START INFORMATION
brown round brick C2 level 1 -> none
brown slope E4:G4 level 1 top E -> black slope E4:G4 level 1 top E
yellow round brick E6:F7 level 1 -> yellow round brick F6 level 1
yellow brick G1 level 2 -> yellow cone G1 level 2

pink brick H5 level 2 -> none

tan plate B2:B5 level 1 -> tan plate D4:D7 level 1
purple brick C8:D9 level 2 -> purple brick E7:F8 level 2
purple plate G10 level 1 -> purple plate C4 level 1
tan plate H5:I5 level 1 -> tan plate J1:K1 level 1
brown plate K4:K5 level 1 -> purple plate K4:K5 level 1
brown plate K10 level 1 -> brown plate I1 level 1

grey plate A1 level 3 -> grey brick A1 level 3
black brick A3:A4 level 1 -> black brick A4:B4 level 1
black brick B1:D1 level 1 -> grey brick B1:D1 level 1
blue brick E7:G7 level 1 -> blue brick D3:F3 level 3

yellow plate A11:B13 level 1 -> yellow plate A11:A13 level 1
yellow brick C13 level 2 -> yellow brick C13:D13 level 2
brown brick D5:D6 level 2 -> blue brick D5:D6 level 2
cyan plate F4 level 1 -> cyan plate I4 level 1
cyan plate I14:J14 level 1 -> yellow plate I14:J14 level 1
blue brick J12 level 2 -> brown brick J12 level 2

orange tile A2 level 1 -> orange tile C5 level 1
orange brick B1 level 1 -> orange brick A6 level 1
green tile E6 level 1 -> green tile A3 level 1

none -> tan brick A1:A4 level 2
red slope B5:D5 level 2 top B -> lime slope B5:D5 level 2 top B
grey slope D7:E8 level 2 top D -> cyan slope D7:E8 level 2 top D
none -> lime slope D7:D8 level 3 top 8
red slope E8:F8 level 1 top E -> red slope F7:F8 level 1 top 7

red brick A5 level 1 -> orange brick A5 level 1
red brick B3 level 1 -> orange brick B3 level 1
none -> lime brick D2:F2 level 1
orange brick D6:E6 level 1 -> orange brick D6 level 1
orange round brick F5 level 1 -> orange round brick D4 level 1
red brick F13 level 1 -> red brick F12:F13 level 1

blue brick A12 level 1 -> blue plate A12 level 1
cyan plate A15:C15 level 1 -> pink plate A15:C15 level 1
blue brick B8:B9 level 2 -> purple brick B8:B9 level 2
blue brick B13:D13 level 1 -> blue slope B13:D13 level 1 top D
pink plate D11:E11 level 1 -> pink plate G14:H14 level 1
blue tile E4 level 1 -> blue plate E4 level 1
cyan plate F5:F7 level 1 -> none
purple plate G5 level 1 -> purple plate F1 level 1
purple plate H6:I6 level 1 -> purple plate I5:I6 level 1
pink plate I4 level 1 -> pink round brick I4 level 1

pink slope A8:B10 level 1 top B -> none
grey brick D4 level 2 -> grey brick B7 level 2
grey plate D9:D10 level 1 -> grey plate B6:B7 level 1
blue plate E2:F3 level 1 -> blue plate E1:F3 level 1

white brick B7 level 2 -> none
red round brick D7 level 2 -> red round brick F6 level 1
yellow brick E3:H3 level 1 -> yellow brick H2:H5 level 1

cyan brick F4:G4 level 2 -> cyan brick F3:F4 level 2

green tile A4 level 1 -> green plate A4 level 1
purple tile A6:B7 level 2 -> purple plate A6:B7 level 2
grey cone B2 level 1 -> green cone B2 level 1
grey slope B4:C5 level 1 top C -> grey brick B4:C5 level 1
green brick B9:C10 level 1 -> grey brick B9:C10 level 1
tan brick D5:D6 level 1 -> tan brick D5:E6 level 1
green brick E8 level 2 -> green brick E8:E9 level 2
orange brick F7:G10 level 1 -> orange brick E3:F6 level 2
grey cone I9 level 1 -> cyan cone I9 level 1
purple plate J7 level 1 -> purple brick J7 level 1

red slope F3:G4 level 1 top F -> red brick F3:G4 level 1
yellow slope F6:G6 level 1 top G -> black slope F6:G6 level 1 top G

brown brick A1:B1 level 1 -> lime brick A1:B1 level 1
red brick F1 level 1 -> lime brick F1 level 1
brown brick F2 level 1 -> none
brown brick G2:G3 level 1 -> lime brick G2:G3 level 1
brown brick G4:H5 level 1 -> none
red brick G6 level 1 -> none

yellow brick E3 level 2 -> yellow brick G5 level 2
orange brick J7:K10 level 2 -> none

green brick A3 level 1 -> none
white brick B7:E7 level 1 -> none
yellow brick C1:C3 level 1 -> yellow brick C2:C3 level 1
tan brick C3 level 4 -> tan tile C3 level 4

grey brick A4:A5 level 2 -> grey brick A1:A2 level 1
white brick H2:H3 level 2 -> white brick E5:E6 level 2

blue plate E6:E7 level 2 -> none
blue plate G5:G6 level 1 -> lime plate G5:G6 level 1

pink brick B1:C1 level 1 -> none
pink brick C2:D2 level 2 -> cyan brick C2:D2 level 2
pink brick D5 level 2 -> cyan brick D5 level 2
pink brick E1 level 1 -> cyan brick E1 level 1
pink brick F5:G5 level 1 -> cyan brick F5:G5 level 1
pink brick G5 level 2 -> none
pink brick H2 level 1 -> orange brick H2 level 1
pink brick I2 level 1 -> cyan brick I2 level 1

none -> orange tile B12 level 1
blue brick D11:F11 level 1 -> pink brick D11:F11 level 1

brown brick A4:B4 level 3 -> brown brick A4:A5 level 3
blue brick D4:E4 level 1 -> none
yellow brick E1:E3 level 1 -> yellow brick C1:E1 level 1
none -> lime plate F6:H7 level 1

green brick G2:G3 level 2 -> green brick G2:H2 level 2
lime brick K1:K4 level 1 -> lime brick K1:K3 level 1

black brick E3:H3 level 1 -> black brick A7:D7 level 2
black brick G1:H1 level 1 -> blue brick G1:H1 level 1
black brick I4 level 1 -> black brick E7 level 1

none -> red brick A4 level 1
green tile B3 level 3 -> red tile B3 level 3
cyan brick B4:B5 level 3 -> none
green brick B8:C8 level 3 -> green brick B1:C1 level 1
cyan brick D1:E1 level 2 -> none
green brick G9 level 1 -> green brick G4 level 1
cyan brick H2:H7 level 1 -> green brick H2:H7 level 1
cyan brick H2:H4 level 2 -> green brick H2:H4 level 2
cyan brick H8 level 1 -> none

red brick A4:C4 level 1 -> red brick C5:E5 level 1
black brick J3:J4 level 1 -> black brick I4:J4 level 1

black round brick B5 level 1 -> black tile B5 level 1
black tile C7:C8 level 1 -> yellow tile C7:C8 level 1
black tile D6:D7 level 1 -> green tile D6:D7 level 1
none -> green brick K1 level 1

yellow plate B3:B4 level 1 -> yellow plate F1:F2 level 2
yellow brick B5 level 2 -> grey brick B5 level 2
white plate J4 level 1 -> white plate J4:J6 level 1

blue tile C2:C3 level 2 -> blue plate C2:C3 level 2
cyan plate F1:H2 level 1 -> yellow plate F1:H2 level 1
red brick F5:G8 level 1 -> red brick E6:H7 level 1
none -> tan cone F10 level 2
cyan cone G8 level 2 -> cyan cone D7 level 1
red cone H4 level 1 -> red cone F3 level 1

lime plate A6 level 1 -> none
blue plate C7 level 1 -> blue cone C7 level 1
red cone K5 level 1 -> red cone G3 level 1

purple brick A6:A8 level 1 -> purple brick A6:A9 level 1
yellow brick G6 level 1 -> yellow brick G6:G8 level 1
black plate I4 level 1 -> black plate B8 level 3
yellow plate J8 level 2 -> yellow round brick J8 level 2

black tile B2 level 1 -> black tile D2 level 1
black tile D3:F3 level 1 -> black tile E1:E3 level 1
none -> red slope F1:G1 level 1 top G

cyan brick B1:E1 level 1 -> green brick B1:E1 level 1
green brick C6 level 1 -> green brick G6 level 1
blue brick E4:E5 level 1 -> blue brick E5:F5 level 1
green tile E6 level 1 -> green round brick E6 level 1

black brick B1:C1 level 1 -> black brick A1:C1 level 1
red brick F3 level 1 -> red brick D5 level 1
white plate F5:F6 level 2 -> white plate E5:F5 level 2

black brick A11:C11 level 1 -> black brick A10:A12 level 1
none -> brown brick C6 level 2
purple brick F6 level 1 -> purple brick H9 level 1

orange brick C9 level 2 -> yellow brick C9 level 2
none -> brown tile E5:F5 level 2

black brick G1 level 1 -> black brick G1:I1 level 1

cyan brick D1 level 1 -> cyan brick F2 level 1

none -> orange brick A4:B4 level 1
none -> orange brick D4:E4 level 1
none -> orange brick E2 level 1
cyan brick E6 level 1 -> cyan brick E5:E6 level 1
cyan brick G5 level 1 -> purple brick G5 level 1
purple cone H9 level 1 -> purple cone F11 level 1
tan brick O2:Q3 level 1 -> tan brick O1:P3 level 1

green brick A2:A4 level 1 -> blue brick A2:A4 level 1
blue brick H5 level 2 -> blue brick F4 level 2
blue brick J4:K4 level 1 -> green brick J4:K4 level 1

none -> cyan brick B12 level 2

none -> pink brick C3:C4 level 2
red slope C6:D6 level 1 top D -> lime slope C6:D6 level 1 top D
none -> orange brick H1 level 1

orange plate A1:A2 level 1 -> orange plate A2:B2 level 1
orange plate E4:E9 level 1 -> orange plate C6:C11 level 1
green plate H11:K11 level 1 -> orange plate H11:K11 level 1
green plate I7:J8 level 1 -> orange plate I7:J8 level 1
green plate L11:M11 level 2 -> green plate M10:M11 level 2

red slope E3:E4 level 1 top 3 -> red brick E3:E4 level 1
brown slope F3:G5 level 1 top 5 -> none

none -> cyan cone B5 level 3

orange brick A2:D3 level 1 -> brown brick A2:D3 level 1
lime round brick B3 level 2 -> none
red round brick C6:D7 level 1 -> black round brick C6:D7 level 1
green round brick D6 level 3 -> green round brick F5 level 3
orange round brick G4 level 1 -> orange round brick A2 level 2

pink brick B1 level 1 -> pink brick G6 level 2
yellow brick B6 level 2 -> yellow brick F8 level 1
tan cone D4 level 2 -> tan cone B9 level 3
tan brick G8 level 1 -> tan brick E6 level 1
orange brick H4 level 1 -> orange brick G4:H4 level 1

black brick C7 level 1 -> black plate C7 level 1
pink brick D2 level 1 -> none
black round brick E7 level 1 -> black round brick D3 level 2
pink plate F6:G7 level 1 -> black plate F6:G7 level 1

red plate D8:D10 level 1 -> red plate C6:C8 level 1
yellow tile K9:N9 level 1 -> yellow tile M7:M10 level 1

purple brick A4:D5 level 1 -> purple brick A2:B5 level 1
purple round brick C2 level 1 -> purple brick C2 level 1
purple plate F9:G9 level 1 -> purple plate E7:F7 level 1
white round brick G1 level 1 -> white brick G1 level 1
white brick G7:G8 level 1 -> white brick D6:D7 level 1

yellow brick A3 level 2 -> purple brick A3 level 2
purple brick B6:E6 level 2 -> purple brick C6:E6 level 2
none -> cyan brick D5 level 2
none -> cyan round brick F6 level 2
END INFORMATION
TASK TO CARRY OUT:
Begin with the line above that has "black brick G1:H1" and continue through the line that has "blue tile C2:C3", setting each one down exactly. Stop there.

EXERCISE RESPONSE:
black brick G1:H1 level 1 -> blue brick G1:H1 level 1
black brick I4 level 1 -> black brick E7 level 1

none -> red brick A4 level 1
green tile B3 level 3 -> red tile B3 level 3
cyan brick B4:B5 level 3 -> none
green brick B8:C8 level 3 -> green brick B1:C1 level 1
cyan brick D1:E1 level 2 -> none
green brick G9 level 1 -> green brick G4 level 1
cyan brick H2:H7 level 1 -> green brick H2:H7 level 1
cyan brick H2:H4 level 2 -> green brick H2:H4 level 2
cyan brick H8 level 1 -> none

red brick A4:C4 level 1 -> red brick C5:E5 level 1
black brick J3:J4 level 1 -> black brick I4:J4 level 1

black round brick B5 level 1 -> black tile B5 level 1
black tile C7:C8 level 1 -> yellow tile C7:C8 level 1
black tile D6:D7 level 1 -> green tile D6:D7 level 1
none -> green brick K1 level 1

yellow plate B3:B4 level 1 -> yellow plate F1:F2 level 2
yellow brick B5 level 2 -> grey brick B5 level 2
white plate J4 level 1 -> white plate J4:J6 level 1

blue tile C2:C3 level 2 -> blue plate C2:C3 level 2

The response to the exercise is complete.